§ What you should do
Would you repeat every entry below word for word but drop the images?

::: Supplied information

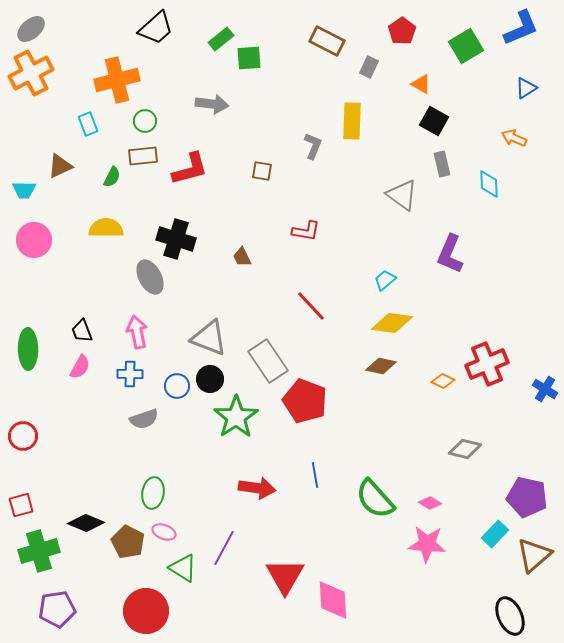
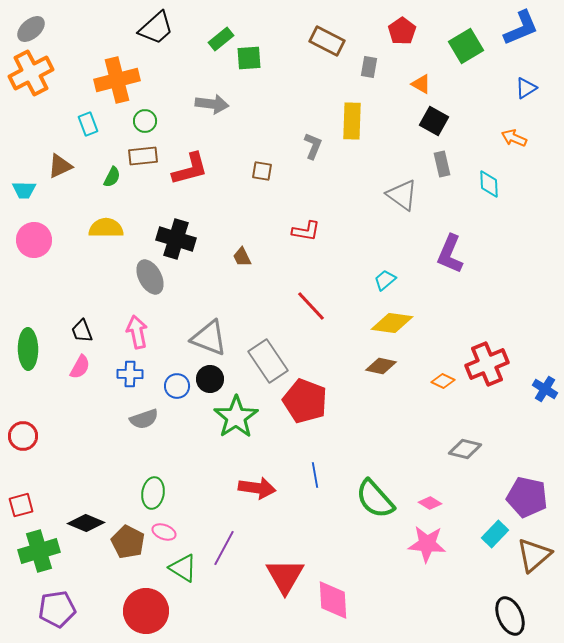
gray rectangle at (369, 67): rotated 15 degrees counterclockwise
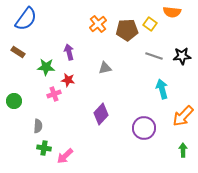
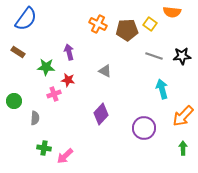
orange cross: rotated 24 degrees counterclockwise
gray triangle: moved 3 px down; rotated 40 degrees clockwise
gray semicircle: moved 3 px left, 8 px up
green arrow: moved 2 px up
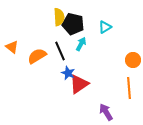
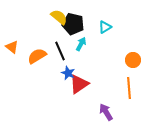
yellow semicircle: rotated 48 degrees counterclockwise
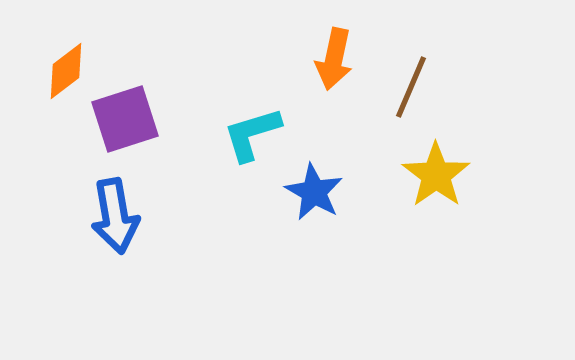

::::::

§ Exercise output
gray rectangle at (369, 67): rotated 15 degrees counterclockwise
orange cross: rotated 24 degrees counterclockwise
gray triangle: moved 3 px down; rotated 40 degrees clockwise
gray semicircle: moved 3 px left, 8 px up
green arrow: moved 2 px up
yellow semicircle: rotated 48 degrees counterclockwise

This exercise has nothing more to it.